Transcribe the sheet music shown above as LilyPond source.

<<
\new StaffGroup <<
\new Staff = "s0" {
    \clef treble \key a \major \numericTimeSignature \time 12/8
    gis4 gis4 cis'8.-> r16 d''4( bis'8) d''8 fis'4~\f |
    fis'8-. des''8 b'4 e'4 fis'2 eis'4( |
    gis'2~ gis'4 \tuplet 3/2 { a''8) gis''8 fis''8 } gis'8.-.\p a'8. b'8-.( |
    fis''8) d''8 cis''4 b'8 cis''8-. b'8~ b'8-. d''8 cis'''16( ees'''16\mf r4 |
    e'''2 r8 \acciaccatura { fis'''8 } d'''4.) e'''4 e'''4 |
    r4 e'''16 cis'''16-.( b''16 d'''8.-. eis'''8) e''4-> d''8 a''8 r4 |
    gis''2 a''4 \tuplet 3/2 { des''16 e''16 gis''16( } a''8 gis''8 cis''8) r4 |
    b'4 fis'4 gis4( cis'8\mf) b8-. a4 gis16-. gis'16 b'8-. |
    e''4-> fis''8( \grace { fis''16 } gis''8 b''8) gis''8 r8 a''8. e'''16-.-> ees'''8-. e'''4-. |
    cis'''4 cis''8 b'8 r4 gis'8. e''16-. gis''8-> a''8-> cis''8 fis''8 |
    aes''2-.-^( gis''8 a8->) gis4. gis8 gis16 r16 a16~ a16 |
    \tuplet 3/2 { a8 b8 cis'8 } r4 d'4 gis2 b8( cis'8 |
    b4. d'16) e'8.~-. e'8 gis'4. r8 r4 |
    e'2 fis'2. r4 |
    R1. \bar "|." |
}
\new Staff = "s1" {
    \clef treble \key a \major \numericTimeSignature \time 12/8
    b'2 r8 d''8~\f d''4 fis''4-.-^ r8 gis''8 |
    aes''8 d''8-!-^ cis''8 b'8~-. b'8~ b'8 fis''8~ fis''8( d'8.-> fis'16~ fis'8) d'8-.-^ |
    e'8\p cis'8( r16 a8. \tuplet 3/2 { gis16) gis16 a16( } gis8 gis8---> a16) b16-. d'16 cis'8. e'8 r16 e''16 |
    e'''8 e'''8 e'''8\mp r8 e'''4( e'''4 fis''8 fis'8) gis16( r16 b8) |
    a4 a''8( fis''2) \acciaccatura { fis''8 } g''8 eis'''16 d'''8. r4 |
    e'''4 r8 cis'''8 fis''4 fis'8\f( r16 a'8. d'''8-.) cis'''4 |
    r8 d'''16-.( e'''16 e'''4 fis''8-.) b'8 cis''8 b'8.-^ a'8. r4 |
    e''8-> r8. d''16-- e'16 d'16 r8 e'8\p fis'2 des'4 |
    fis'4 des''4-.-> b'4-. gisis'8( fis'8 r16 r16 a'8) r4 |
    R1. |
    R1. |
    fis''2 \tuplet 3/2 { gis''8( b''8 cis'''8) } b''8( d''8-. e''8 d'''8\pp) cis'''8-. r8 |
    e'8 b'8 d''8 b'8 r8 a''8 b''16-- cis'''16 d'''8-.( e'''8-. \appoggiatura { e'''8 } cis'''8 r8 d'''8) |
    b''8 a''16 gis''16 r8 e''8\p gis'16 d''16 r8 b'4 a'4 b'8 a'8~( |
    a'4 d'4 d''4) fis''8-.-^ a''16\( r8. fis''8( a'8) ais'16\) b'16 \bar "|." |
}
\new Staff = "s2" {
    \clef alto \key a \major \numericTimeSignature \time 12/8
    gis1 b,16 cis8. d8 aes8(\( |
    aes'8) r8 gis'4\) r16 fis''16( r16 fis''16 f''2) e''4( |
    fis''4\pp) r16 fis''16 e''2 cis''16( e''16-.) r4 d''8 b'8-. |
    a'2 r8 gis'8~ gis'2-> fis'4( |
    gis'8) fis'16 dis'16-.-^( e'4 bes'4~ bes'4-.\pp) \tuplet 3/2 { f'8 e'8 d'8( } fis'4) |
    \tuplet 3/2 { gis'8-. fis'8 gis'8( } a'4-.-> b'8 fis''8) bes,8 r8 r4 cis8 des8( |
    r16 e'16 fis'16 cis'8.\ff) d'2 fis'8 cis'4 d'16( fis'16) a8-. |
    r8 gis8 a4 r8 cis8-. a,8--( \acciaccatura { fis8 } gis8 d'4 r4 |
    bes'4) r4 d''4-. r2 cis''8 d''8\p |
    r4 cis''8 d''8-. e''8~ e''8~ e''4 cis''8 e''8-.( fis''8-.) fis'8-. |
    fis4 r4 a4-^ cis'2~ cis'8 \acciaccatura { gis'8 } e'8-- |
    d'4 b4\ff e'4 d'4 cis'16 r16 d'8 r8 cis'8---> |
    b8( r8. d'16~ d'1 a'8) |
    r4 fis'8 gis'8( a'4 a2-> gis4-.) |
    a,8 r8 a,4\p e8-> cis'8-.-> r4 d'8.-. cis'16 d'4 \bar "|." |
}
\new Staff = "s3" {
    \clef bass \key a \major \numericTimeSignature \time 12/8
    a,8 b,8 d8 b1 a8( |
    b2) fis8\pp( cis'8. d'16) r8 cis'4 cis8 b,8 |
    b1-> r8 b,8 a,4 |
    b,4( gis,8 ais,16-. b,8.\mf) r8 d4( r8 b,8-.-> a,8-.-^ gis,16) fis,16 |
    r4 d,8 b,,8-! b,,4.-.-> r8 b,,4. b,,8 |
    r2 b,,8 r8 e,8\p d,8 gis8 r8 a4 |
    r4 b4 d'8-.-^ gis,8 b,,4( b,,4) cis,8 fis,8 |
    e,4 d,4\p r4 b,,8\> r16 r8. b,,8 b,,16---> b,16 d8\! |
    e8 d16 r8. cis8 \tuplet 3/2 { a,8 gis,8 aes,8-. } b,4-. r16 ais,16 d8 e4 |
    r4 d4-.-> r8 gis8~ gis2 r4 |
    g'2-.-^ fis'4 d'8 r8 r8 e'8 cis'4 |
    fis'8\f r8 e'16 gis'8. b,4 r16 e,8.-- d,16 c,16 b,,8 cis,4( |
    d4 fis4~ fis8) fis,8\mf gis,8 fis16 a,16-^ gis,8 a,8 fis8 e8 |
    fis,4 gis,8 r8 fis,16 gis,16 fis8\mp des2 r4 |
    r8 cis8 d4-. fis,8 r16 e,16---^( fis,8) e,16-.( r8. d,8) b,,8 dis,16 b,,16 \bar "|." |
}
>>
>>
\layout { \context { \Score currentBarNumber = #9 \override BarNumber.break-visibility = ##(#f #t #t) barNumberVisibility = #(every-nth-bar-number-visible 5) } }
- - -
• [STATED GOAL] Pull out every line of the data above that contains the string "clef". Case counts.

• [COMPLETED EXERCISE]
    \clef treble \key a \major \numericTimeSignature \time 12/8
    \clef treble \key a \major \numericTimeSignature \time 12/8
    \clef alto \key a \major \numericTimeSignature \time 12/8
    \clef bass \key a \major \numericTimeSignature \time 12/8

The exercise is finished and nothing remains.